Instructions to follow ::
Restate word for word the lines of the material below, from the line with "red round brick" to the line with "brown round brick", both lines included, and no others.

The data ::
--- START ---
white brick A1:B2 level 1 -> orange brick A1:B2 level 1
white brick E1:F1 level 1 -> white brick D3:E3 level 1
--- END ---
--- START ---
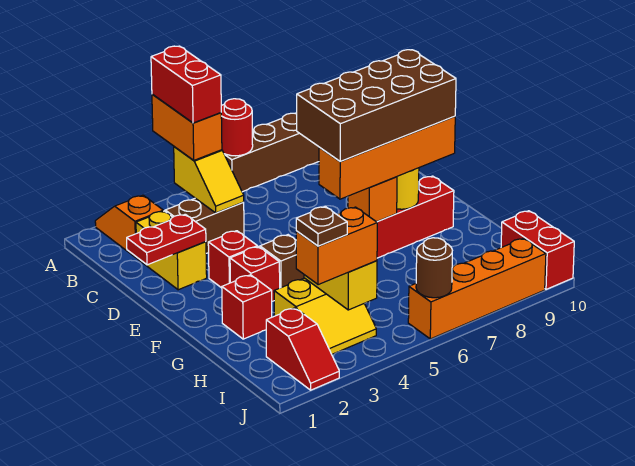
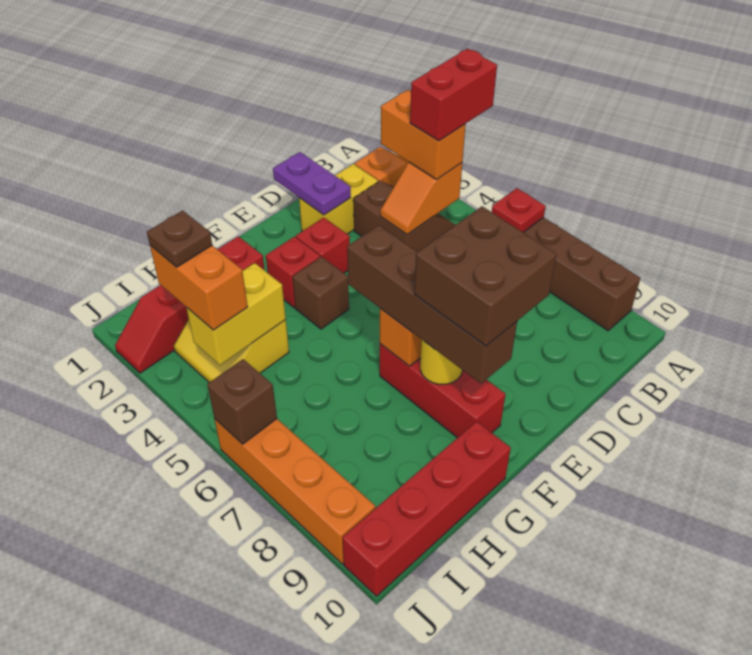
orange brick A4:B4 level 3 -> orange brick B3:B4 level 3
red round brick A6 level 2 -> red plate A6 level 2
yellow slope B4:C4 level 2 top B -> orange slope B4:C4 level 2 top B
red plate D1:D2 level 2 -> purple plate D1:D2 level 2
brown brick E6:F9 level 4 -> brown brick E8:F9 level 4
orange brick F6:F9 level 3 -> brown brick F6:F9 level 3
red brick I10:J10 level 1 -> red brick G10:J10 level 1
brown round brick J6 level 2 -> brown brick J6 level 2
--- END ---
--- START ---
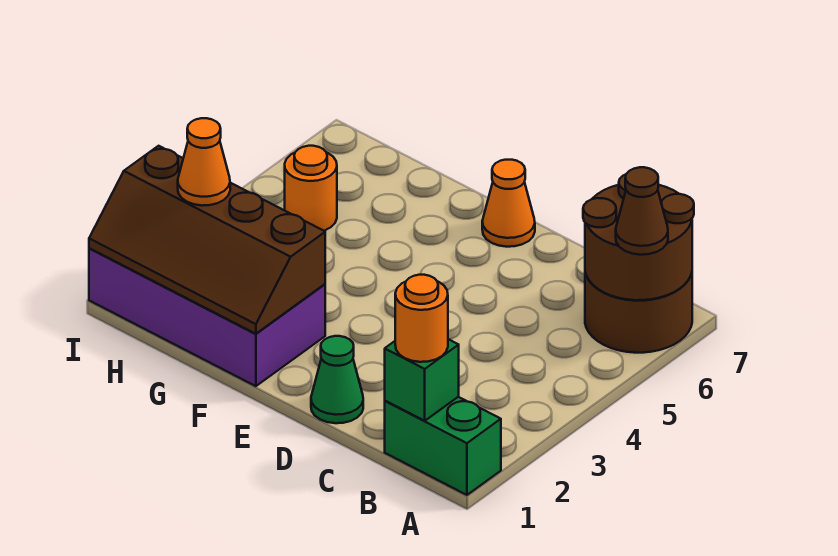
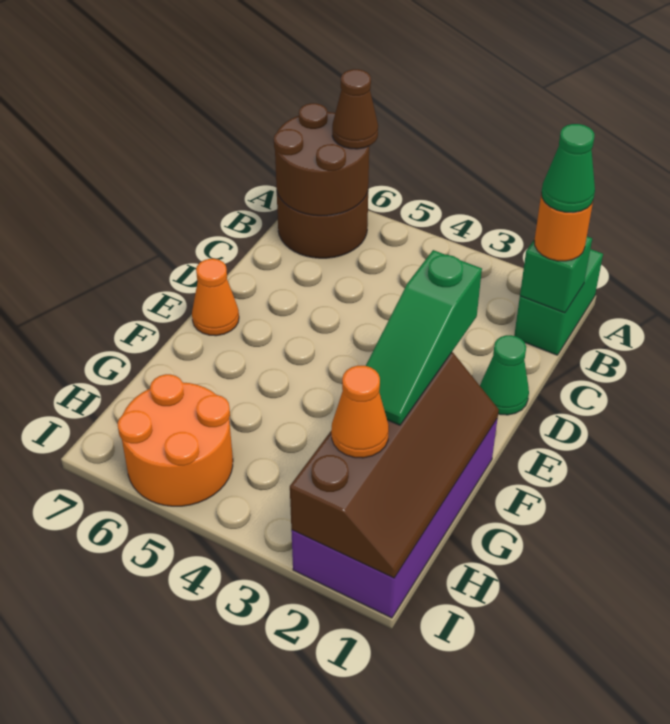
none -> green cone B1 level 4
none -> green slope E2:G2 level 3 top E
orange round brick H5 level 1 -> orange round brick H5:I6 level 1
--- END ---
Answer to this task ::
red round brick A6 level 2 -> red plate A6 level 2
yellow slope B4:C4 level 2 top B -> orange slope B4:C4 level 2 top B
red plate D1:D2 level 2 -> purple plate D1:D2 level 2
brown brick E6:F9 level 4 -> brown brick E8:F9 level 4
orange brick F6:F9 level 3 -> brown brick F6:F9 level 3
red brick I10:J10 level 1 -> red brick G10:J10 level 1
brown round brick J6 level 2 -> brown brick J6 level 2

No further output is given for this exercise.